*Exercise goal*. Report, as a bare number, how many lines of the entries below contain "camera".

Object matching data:
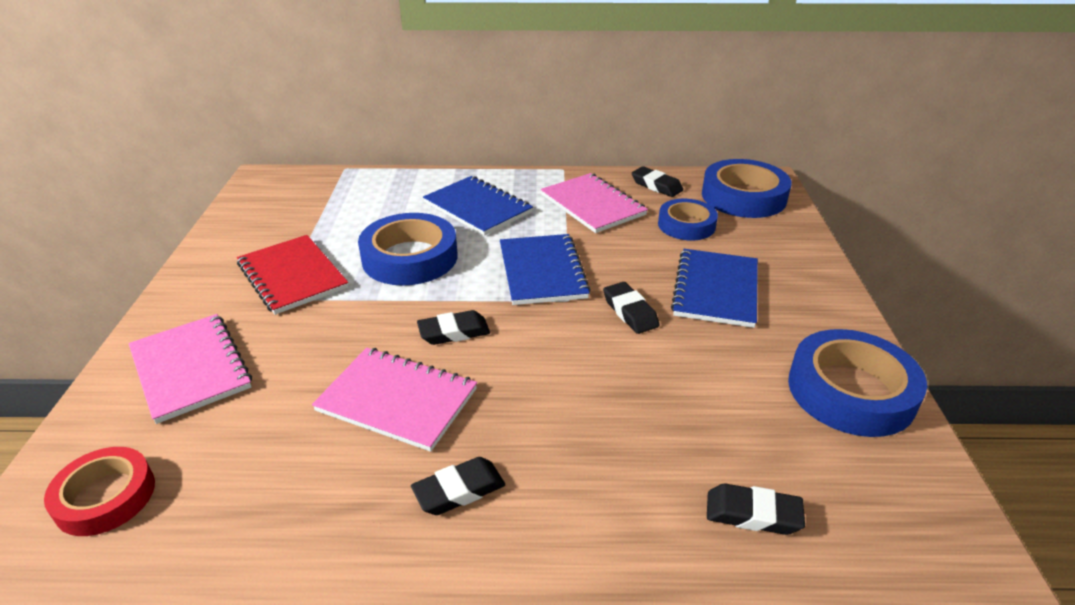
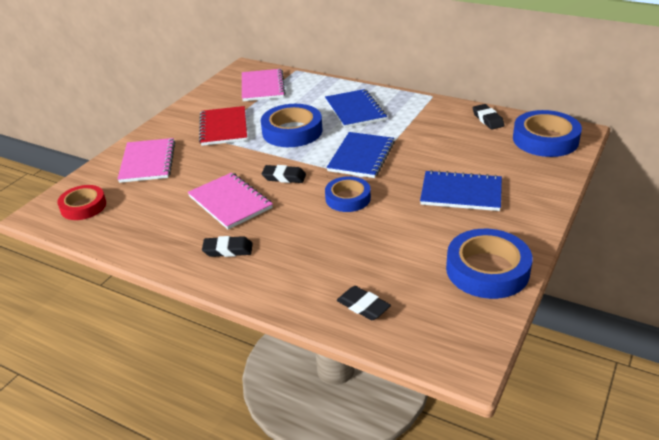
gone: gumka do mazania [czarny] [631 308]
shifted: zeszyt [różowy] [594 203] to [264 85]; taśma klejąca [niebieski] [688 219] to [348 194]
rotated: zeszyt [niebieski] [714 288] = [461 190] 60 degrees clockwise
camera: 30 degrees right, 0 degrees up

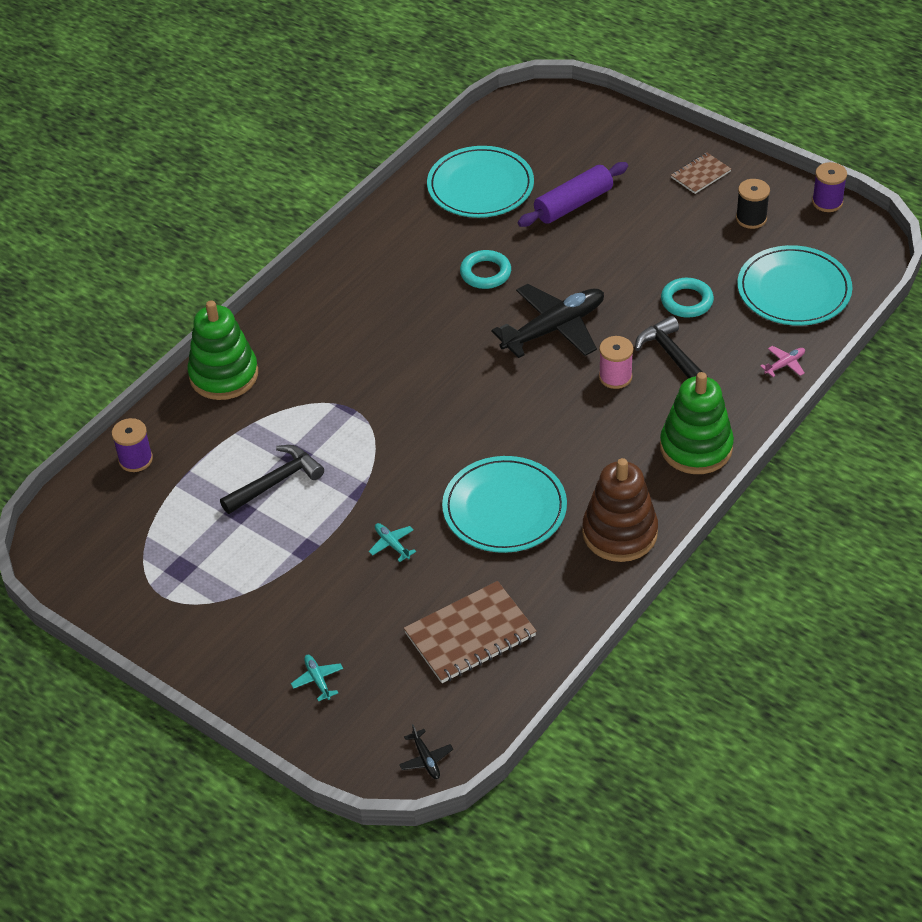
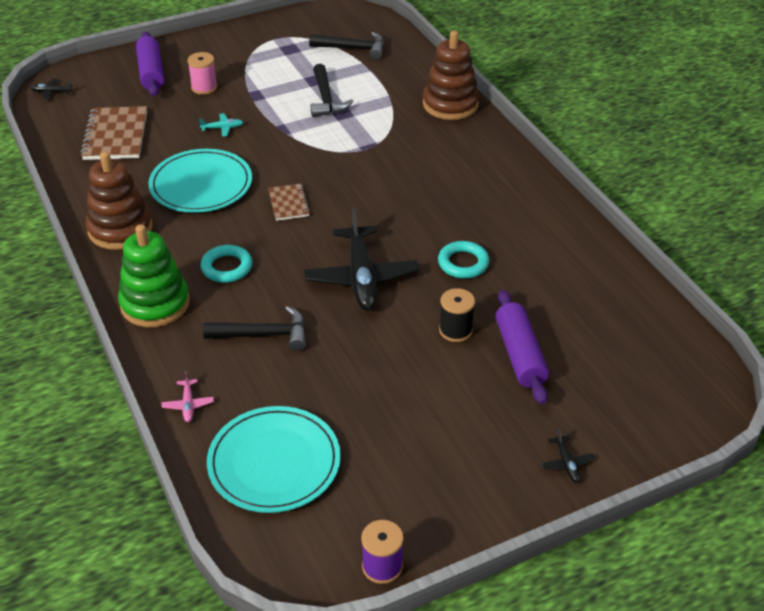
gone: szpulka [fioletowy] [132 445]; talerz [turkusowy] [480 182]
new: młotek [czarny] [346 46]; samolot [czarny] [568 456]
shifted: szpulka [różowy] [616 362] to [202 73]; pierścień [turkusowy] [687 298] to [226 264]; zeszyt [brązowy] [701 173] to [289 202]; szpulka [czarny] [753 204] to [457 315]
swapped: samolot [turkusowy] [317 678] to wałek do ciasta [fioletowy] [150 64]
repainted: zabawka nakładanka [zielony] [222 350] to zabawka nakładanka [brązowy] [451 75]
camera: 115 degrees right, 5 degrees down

*Task output*. 2